To do
Reproduce the following entries verbatim, each one complete.

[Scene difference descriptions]
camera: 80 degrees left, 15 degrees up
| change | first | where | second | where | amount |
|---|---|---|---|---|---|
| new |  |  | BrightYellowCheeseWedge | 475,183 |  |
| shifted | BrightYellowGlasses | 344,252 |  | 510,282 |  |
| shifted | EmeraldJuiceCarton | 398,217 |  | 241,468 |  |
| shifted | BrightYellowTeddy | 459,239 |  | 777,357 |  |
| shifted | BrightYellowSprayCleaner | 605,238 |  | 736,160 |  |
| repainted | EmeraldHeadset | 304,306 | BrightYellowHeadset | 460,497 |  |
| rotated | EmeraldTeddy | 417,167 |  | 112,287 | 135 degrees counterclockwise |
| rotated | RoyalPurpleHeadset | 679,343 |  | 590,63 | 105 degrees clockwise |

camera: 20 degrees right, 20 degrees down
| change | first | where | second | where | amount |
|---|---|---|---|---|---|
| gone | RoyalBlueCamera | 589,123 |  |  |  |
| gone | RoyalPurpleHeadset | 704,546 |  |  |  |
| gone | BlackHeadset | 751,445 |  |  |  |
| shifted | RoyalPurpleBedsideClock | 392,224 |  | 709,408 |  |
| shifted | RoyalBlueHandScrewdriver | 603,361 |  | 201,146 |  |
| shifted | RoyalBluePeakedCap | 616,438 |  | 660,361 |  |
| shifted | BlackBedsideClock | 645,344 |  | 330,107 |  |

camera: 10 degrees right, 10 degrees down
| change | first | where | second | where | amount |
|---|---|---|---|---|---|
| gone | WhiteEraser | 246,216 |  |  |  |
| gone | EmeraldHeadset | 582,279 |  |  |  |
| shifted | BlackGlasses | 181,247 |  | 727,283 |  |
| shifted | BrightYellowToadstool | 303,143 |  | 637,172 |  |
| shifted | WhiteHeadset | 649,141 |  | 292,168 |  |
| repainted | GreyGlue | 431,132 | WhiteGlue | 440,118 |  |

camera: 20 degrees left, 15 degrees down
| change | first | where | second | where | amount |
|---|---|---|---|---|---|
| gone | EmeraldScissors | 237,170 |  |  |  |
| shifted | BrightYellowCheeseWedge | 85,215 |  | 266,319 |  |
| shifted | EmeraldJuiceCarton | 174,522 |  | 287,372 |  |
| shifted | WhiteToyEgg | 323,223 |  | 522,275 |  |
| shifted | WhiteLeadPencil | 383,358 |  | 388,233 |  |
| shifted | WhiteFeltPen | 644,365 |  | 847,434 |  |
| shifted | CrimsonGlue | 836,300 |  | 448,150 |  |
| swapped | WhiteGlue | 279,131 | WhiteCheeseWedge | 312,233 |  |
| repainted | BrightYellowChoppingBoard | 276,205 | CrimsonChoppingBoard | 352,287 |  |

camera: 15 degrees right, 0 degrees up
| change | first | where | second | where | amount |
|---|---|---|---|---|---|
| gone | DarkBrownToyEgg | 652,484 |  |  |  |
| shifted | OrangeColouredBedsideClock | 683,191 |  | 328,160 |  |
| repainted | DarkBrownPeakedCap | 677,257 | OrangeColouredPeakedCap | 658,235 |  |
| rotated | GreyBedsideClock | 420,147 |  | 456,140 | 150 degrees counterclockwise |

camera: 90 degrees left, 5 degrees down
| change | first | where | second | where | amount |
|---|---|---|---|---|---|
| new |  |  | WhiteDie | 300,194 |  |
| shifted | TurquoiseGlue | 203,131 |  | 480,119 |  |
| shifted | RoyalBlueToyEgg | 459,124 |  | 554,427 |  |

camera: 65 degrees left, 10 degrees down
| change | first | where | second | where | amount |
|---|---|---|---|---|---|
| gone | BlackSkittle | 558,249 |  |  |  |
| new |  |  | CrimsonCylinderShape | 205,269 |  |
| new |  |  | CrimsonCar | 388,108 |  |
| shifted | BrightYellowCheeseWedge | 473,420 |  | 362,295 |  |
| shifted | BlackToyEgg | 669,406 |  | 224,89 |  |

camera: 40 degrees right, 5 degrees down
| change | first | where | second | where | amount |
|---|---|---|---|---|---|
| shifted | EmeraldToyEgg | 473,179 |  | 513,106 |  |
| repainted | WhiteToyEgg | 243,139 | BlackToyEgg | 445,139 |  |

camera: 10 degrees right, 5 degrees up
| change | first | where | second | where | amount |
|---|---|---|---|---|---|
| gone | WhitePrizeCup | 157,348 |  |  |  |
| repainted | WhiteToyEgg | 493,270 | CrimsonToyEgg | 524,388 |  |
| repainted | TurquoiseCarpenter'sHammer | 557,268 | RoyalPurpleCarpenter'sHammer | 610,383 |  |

Response to this task
camera: 80 degrees left, 15 degrees up
| change | first | where | second | where | amount |
|---|---|---|---|---|---|
| new |  |  | BrightYellowCheeseWedge | 475,183 |  |
| shifted | BrightYellowGlasses | 344,252 |  | 510,282 |  |
| shifted | EmeraldJuiceCarton | 398,217 |  | 241,468 |  |
| shifted | BrightYellowTeddy | 459,239 |  | 777,357 |  |
| shifted | BrightYellowSprayCleaner | 605,238 |  | 736,160 |  |
| repainted | EmeraldHeadset | 304,306 | BrightYellowHeadset | 460,497 |  |
| rotated | EmeraldTeddy | 417,167 |  | 112,287 | 135 degrees counterclockwise |
| rotated | RoyalPurpleHeadset | 679,343 |  | 590,63 | 105 degrees clockwise |

camera: 20 degrees right, 20 degrees down
| change | first | where | second | where | amount |
|---|---|---|---|---|---|
| gone | RoyalBlueCamera | 589,123 |  |  |  |
| gone | RoyalPurpleHeadset | 704,546 |  |  |  |
| gone | BlackHeadset | 751,445 |  |  |  |
| shifted | RoyalPurpleBedsideClock | 392,224 |  | 709,408 |  |
| shifted | RoyalBlueHandScrewdriver | 603,361 |  | 201,146 |  |
| shifted | RoyalBluePeakedCap | 616,438 |  | 660,361 |  |
| shifted | BlackBedsideClock | 645,344 |  | 330,107 |  |

camera: 10 degrees right, 10 degrees down
| change | first | where | second | where | amount |
|---|---|---|---|---|---|
| gone | WhiteEraser | 246,216 |  |  |  |
| gone | EmeraldHeadset | 582,279 |  |  |  |
| shifted | BlackGlasses | 181,247 |  | 727,283 |  |
| shifted | BrightYellowToadstool | 303,143 |  | 637,172 |  |
| shifted | WhiteHeadset | 649,141 |  | 292,168 |  |
| repainted | GreyGlue | 431,132 | WhiteGlue | 440,118 |  |

camera: 20 degrees left, 15 degrees down
| change | first | where | second | where | amount |
|---|---|---|---|---|---|
| gone | EmeraldScissors | 237,170 |  |  |  |
| shifted | BrightYellowCheeseWedge | 85,215 |  | 266,319 |  |
| shifted | EmeraldJuiceCarton | 174,522 |  | 287,372 |  |
| shifted | WhiteToyEgg | 323,223 |  | 522,275 |  |
| shifted | WhiteLeadPencil | 383,358 |  | 388,233 |  |
| shifted | WhiteFeltPen | 644,365 |  | 847,434 |  |
| shifted | CrimsonGlue | 836,300 |  | 448,150 |  |
| swapped | WhiteGlue | 279,131 | WhiteCheeseWedge | 312,233 |  |
| repainted | BrightYellowChoppingBoard | 276,205 | CrimsonChoppingBoard | 352,287 |  |

camera: 15 degrees right, 0 degrees up
| change | first | where | second | where | amount |
|---|---|---|---|---|---|
| gone | DarkBrownToyEgg | 652,484 |  |  |  |
| shifted | OrangeColouredBedsideClock | 683,191 |  | 328,160 |  |
| repainted | DarkBrownPeakedCap | 677,257 | OrangeColouredPeakedCap | 658,235 |  |
| rotated | GreyBedsideClock | 420,147 |  | 456,140 | 150 degrees counterclockwise |

camera: 90 degrees left, 5 degrees down
| change | first | where | second | where | amount |
|---|---|---|---|---|---|
| new |  |  | WhiteDie | 300,194 |  |
| shifted | TurquoiseGlue | 203,131 |  | 480,119 |  |
| shifted | RoyalBlueToyEgg | 459,124 |  | 554,427 |  |

camera: 65 degrees left, 10 degrees down
| change | first | where | second | where | amount |
|---|---|---|---|---|---|
| gone | BlackSkittle | 558,249 |  |  |  |
| new |  |  | CrimsonCylinderShape | 205,269 |  |
| new |  |  | CrimsonCar | 388,108 |  |
| shifted | BrightYellowCheeseWedge | 473,420 |  | 362,295 |  |
| shifted | BlackToyEgg | 669,406 |  | 224,89 |  |

camera: 40 degrees right, 5 degrees down
| change | first | where | second | where | amount |
|---|---|---|---|---|---|
| shifted | EmeraldToyEgg | 473,179 |  | 513,106 |  |
| repainted | WhiteToyEgg | 243,139 | BlackToyEgg | 445,139 |  |

camera: 10 degrees right, 5 degrees up
| change | first | where | second | where | amount |
|---|---|---|---|---|---|
| gone | WhitePrizeCup | 157,348 |  |  |  |
| repainted | WhiteToyEgg | 493,270 | CrimsonToyEgg | 524,388 |  |
| repainted | TurquoiseCarpenter'sHammer | 557,268 | RoyalPurpleCarpenter'sHammer | 610,383 |  |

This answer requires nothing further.